■ WHAT THE TASK ASKS
Would you copy out exactly the lines of the listing below, beginning with the one that contains "(grey) bottom centre" and ending with the last?

■ SOURCE DATA

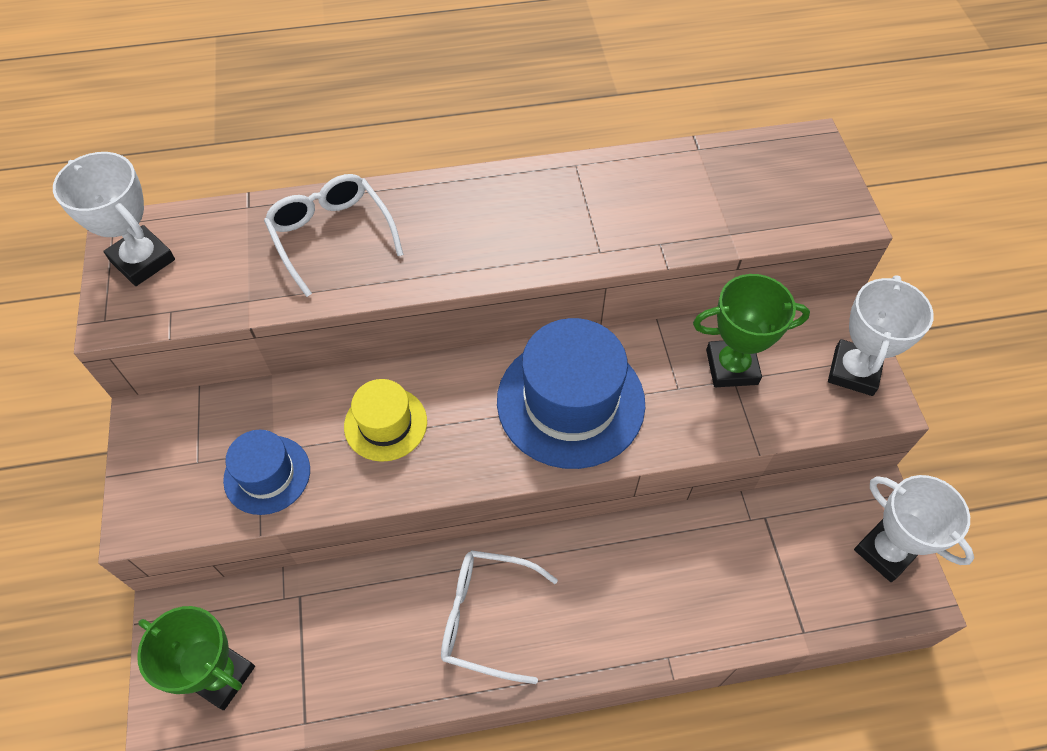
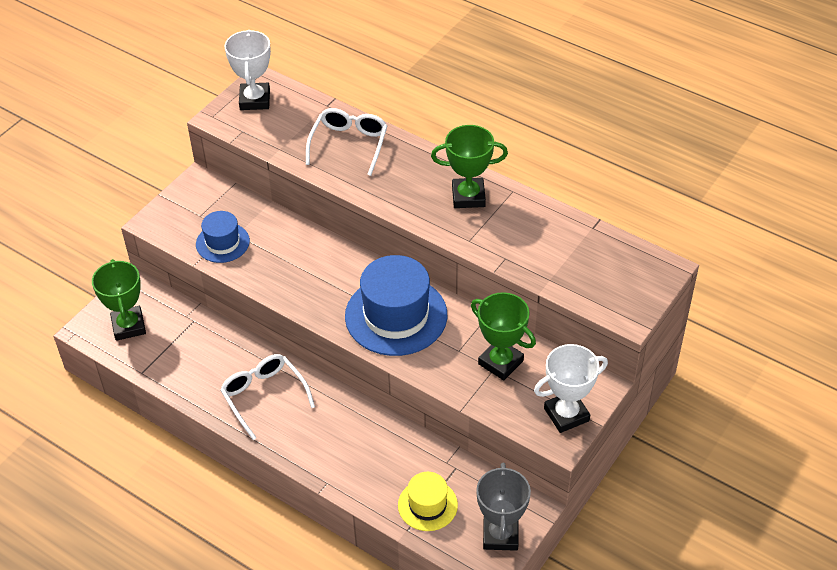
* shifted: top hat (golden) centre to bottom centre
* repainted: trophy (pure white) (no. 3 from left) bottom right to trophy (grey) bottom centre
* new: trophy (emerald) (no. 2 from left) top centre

■ WRITTEN SOLUTION
* repainted: trophy (pure white) (no. 3 from left) bottom right to trophy (grey) bottom centre
* new: trophy (emerald) (no. 2 from left) top centre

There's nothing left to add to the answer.